[Stored data entries]
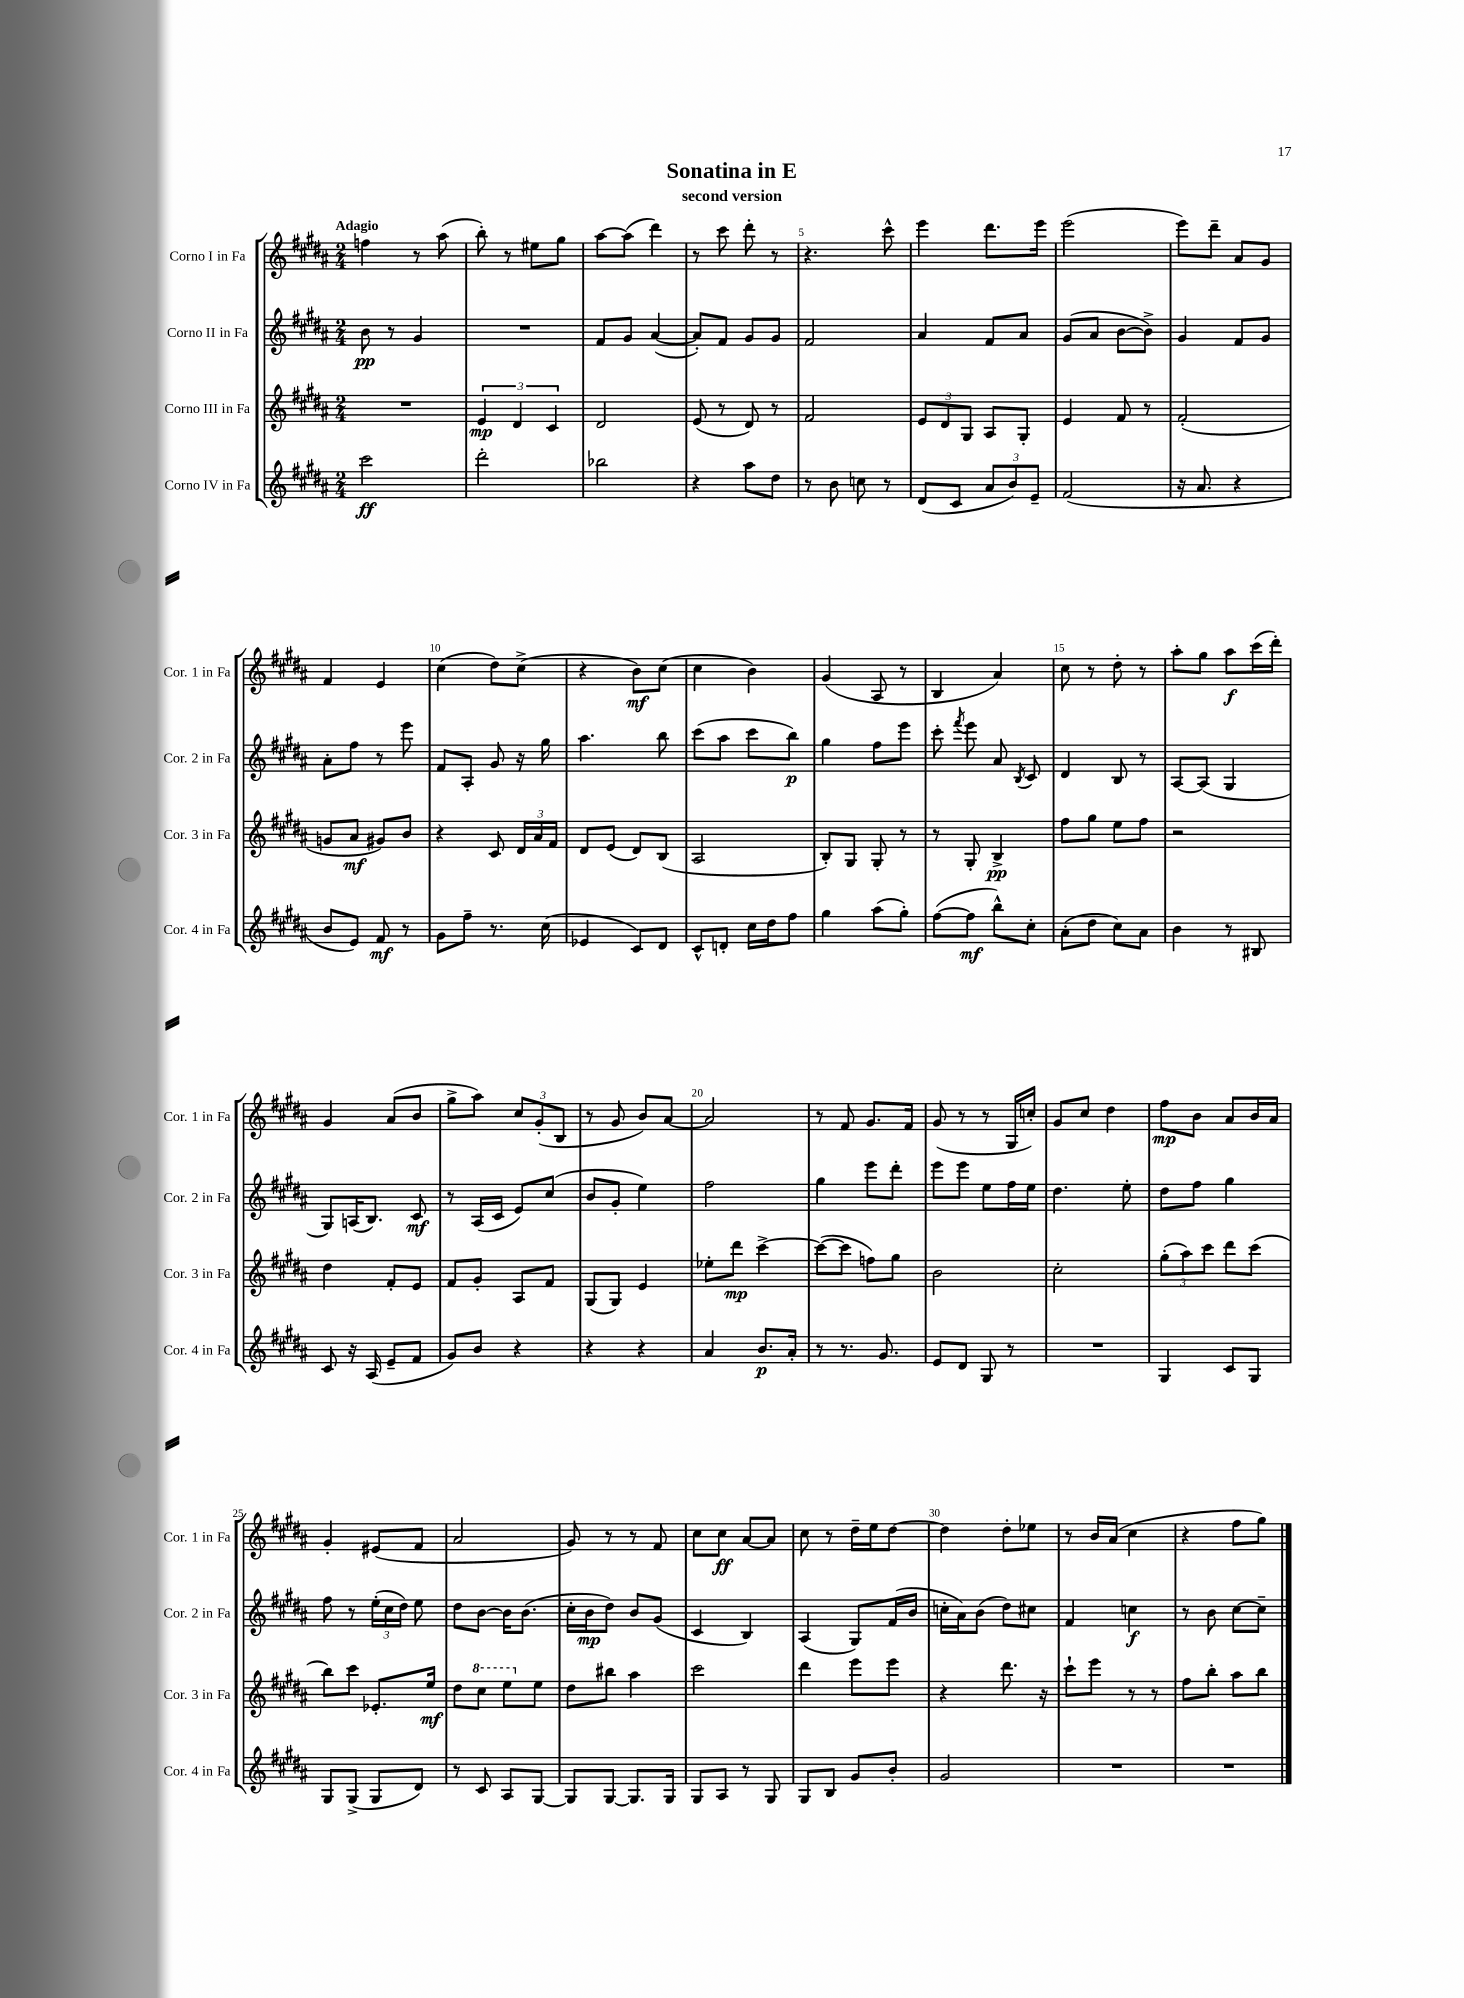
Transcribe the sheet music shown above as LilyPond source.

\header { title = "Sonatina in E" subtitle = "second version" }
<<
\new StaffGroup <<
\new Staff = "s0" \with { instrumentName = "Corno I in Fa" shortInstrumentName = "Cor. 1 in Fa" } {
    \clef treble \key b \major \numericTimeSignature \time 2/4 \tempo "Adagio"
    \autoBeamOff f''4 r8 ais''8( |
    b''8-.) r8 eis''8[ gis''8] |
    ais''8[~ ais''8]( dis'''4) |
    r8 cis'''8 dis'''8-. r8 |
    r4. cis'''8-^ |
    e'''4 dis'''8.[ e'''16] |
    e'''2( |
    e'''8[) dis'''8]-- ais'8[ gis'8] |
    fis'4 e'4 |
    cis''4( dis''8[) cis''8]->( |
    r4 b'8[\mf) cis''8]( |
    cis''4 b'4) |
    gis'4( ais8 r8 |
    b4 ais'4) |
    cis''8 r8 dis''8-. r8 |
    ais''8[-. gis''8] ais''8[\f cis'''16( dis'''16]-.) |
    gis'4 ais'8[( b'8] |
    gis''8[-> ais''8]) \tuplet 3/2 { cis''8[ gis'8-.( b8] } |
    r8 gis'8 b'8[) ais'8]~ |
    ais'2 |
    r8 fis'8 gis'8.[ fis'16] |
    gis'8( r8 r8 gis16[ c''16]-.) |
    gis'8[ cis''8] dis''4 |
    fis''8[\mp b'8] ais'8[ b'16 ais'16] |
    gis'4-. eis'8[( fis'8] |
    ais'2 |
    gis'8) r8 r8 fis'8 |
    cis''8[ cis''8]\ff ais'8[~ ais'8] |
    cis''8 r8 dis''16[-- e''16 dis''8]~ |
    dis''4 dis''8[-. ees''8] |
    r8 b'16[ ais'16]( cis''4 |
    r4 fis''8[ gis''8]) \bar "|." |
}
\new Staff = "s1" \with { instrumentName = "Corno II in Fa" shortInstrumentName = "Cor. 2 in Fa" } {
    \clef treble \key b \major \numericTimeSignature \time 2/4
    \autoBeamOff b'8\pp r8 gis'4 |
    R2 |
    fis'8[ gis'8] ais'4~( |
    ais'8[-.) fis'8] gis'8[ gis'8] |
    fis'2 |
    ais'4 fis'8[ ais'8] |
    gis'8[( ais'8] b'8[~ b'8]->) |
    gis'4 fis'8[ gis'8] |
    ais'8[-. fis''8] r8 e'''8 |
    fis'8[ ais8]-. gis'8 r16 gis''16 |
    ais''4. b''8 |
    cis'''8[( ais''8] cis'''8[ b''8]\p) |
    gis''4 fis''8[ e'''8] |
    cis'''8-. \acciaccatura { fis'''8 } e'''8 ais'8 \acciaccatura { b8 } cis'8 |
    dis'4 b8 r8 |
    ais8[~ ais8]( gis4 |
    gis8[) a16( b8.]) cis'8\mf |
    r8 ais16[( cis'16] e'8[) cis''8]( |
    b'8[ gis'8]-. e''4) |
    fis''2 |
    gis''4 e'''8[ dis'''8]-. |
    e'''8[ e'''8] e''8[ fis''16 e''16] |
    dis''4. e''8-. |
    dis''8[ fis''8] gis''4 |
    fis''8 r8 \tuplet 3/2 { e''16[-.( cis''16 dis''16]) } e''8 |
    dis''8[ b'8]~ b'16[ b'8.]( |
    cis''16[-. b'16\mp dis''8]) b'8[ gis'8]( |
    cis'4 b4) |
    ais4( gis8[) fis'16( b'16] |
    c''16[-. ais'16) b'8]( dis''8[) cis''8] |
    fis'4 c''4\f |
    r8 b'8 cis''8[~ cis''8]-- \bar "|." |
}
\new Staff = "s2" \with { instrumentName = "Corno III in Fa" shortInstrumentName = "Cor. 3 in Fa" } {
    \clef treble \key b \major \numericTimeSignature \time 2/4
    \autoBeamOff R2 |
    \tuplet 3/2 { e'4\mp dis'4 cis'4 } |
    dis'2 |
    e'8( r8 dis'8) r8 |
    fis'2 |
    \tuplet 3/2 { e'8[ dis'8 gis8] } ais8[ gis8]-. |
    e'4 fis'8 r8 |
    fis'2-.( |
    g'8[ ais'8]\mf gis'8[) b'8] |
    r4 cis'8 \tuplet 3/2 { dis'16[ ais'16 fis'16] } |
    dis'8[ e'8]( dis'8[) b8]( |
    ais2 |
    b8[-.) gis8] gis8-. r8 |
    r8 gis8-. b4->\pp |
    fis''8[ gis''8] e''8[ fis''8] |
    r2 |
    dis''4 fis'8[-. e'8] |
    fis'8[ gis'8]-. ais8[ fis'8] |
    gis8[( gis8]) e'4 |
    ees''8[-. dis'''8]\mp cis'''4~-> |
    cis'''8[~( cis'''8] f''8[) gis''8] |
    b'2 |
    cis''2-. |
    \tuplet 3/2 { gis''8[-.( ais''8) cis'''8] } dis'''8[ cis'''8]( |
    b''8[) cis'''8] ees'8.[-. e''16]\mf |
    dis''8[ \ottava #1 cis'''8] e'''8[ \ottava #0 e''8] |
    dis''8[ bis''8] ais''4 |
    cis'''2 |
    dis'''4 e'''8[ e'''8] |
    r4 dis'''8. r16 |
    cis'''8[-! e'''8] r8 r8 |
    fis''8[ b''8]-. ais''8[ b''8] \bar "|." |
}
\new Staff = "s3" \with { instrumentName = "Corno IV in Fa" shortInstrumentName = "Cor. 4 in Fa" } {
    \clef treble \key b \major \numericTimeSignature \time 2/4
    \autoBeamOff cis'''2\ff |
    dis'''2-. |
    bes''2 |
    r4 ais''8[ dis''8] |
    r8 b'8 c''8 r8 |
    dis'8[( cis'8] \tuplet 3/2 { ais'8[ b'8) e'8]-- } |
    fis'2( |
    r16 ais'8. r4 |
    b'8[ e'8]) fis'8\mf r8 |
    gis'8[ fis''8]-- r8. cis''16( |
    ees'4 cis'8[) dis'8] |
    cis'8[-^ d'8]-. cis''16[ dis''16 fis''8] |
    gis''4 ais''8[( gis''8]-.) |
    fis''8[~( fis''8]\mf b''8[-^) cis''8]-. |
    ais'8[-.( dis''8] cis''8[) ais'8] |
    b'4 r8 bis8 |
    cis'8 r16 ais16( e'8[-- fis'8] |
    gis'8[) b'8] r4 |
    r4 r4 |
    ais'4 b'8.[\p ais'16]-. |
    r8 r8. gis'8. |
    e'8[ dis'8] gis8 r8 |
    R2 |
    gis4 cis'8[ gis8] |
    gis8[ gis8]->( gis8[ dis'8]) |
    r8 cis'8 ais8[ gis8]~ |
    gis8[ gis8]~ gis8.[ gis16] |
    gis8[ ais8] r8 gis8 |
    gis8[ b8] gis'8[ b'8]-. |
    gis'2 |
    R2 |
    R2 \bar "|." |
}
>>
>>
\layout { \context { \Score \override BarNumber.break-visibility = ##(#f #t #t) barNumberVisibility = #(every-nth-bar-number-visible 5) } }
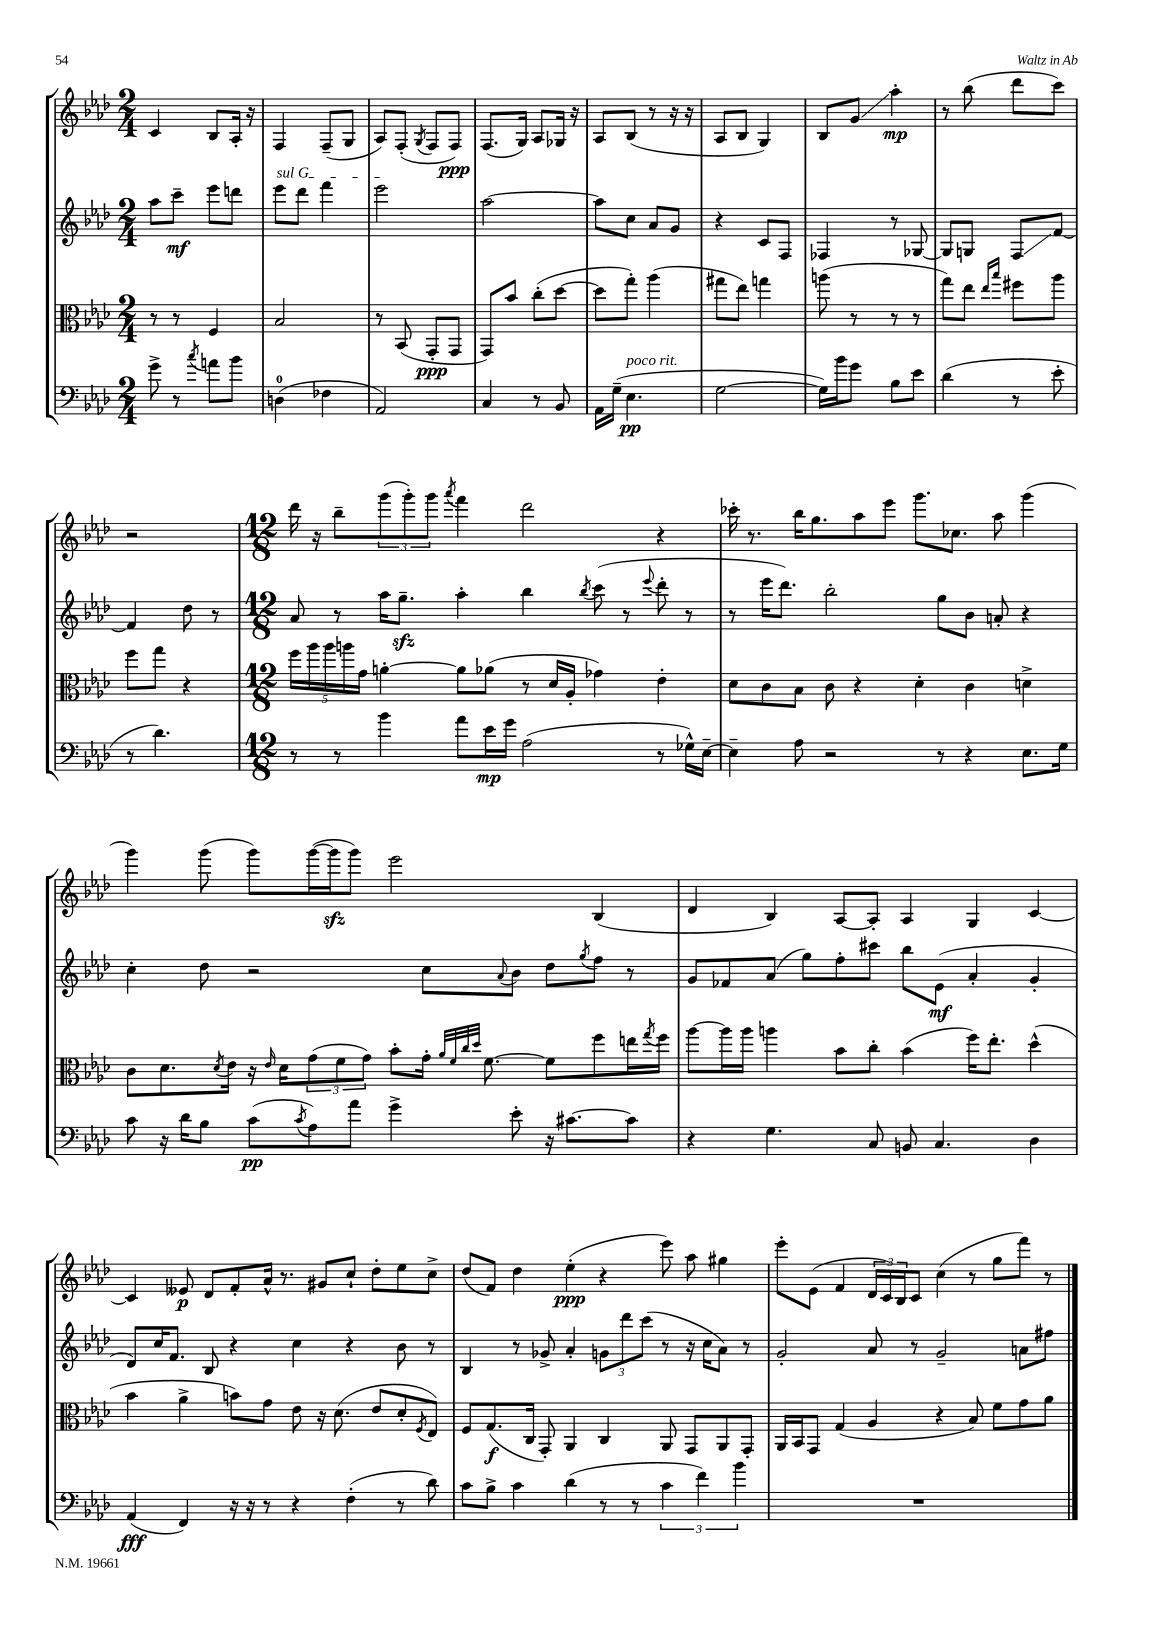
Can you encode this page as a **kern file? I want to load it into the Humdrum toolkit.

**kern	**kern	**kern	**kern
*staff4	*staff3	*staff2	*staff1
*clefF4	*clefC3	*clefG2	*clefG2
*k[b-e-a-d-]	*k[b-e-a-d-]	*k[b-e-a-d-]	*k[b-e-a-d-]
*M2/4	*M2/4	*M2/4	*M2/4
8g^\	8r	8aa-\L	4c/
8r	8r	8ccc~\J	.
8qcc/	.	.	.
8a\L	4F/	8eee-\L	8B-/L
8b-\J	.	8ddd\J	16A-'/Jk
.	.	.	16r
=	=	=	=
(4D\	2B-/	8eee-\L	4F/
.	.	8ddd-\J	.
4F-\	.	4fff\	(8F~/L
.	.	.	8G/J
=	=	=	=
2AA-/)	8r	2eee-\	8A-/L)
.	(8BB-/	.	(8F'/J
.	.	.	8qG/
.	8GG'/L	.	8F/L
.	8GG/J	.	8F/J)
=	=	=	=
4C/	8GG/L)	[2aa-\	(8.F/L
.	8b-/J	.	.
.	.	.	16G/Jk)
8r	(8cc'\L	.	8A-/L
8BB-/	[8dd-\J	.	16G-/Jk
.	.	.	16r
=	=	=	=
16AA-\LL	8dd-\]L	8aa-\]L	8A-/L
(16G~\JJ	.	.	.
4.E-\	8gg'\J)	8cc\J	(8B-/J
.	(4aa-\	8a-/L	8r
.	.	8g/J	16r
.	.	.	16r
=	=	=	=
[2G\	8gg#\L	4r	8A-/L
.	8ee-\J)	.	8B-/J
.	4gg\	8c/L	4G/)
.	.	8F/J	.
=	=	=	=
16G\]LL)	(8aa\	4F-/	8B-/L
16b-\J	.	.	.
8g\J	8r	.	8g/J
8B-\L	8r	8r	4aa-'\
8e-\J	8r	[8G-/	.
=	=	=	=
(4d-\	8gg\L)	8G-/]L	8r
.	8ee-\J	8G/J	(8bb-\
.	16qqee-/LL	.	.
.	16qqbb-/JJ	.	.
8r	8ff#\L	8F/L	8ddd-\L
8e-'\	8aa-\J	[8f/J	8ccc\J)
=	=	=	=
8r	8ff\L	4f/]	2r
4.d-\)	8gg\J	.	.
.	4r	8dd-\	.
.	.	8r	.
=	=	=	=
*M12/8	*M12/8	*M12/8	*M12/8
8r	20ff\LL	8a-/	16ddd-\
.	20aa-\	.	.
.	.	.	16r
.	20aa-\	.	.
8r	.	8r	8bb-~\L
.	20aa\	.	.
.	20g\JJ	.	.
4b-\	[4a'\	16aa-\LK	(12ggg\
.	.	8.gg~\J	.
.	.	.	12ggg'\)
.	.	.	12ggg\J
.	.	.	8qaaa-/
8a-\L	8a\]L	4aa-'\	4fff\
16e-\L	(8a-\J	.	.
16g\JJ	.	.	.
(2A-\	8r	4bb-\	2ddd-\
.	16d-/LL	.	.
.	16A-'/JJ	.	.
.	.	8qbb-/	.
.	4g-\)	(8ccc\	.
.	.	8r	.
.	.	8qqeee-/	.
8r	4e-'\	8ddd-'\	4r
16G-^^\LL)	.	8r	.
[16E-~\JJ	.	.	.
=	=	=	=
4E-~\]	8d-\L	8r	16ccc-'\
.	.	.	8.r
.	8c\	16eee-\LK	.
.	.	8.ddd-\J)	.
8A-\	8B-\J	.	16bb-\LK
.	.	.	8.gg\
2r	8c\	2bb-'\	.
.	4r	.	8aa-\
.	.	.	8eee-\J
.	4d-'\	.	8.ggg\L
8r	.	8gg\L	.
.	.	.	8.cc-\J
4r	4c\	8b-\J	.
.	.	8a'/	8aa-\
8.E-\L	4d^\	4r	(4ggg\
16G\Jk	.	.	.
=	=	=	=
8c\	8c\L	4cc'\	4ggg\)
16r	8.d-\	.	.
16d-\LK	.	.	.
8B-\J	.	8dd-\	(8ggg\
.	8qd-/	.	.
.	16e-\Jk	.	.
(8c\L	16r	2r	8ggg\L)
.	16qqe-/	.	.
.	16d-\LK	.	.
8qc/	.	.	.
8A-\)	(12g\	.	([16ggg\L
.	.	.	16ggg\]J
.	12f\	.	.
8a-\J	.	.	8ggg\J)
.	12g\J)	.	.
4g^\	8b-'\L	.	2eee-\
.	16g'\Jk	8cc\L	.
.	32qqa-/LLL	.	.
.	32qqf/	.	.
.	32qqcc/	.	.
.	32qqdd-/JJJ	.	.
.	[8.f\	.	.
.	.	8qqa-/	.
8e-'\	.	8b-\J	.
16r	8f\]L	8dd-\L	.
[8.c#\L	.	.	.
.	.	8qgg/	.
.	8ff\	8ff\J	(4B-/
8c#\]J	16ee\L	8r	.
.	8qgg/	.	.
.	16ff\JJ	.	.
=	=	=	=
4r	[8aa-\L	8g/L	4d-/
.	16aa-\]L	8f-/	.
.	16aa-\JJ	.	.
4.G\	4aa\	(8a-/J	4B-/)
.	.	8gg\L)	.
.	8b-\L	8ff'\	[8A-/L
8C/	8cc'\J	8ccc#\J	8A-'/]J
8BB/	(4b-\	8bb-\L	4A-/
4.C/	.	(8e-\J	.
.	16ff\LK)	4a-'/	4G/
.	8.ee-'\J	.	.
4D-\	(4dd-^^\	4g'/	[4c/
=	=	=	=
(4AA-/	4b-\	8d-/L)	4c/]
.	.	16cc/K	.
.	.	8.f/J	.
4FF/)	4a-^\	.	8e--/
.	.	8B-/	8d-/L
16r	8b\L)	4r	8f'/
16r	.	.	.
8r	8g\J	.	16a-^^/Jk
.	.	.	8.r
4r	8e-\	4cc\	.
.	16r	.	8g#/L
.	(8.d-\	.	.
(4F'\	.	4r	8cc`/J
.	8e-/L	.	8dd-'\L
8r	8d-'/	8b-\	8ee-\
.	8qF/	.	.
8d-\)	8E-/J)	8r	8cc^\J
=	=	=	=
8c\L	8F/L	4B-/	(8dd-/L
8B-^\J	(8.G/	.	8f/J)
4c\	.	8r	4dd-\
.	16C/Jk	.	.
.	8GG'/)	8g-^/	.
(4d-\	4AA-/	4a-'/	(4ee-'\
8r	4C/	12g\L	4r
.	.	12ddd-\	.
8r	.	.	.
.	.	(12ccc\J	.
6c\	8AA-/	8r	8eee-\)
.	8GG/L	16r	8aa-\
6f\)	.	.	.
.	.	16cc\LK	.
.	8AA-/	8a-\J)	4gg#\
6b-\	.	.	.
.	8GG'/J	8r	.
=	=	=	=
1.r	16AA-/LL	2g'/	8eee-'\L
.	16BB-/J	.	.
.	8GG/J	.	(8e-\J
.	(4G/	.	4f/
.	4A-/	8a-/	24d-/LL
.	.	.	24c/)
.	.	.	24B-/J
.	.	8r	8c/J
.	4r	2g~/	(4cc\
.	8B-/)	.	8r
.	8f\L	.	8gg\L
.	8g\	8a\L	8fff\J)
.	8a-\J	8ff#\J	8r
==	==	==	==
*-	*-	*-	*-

- _YOUR TASK_:
Count the lines in the records above that contain the string "shortInstrumentName". Give only the number.

- _SOLUTION_:
4